**Supplied data**
* * * * *

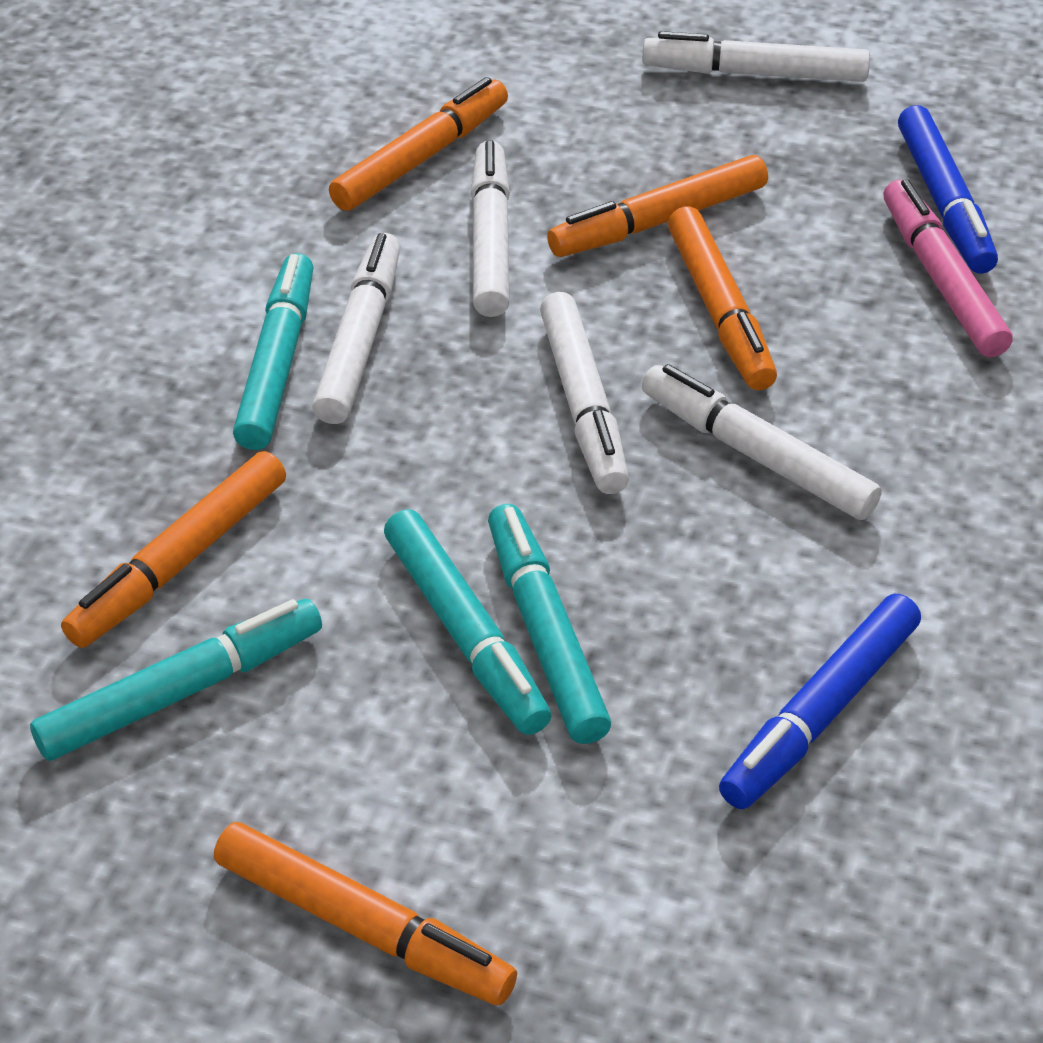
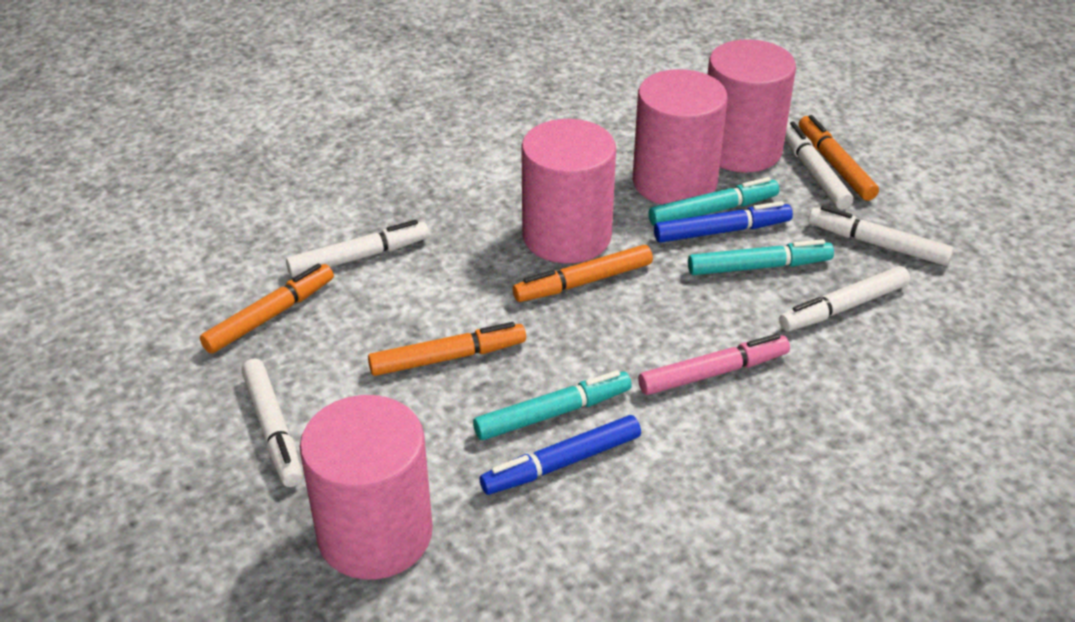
orange marker: 5 -> 4
pink cylinder: 0 -> 4
turquoise marker: 4 -> 3

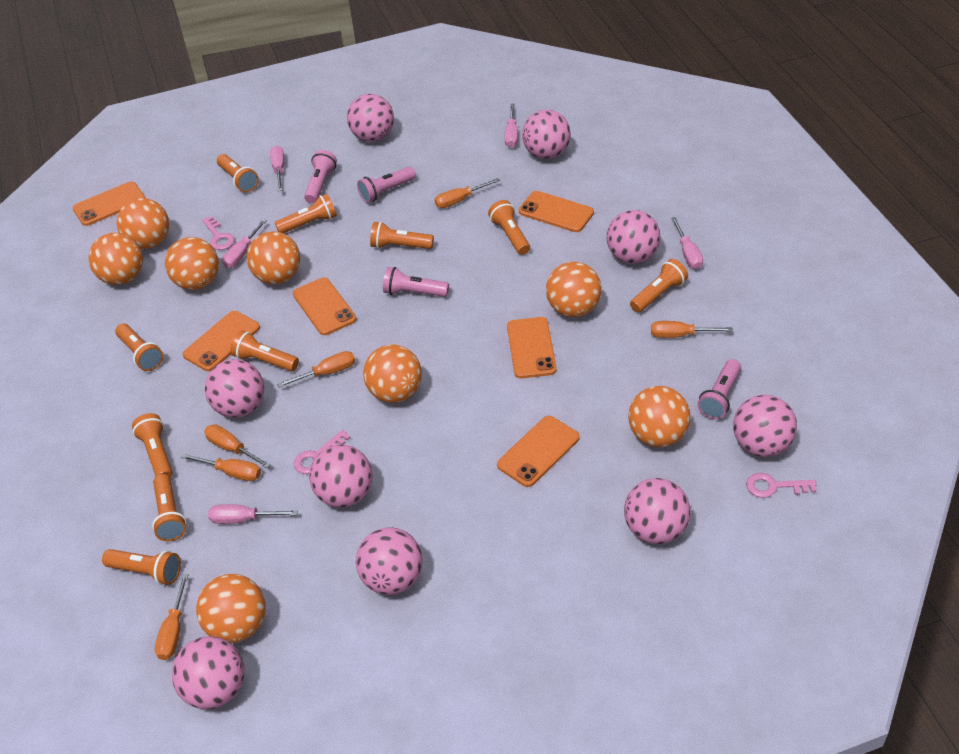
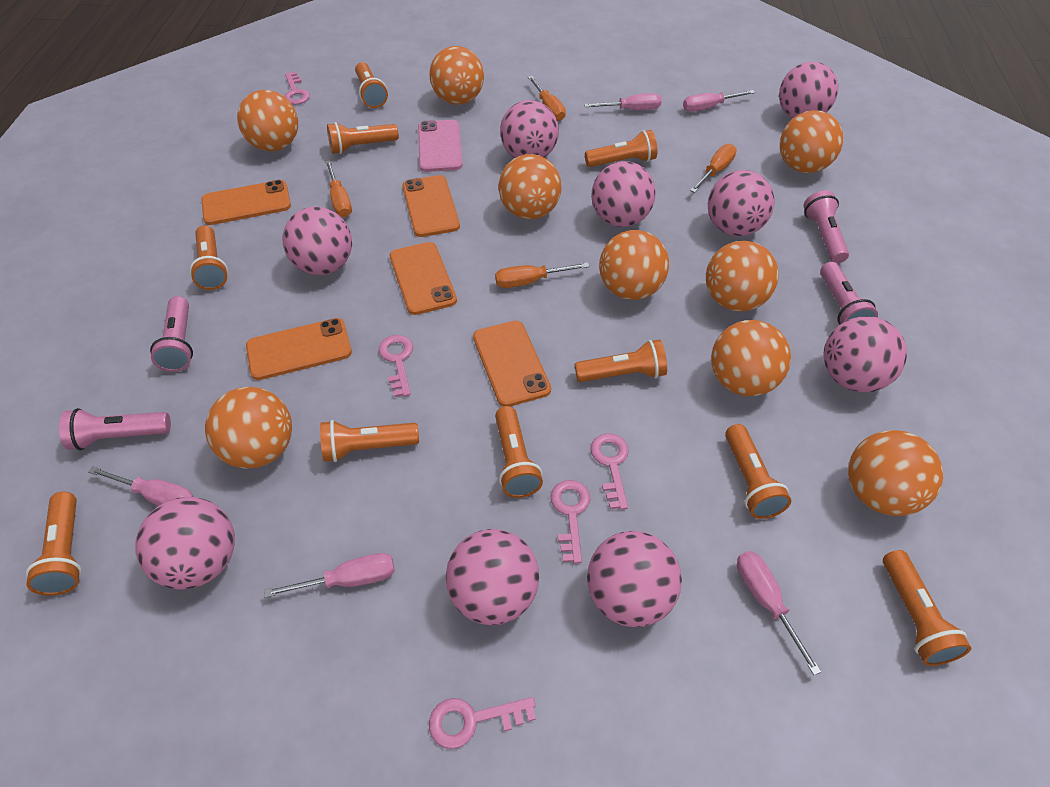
orange ball: 8 -> 9
orange phone: 6 -> 5
orange screwdriver: 6 -> 4
pink key: 3 -> 5
pink phone: 0 -> 1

* * * * *

Retype the entire listing exactly as it appears, dropping only the pictures.

orange marker: 5 -> 4
pink cylinder: 0 -> 4
turquoise marker: 4 -> 3

orange ball: 8 -> 9
orange phone: 6 -> 5
orange screwdriver: 6 -> 4
pink key: 3 -> 5
pink phone: 0 -> 1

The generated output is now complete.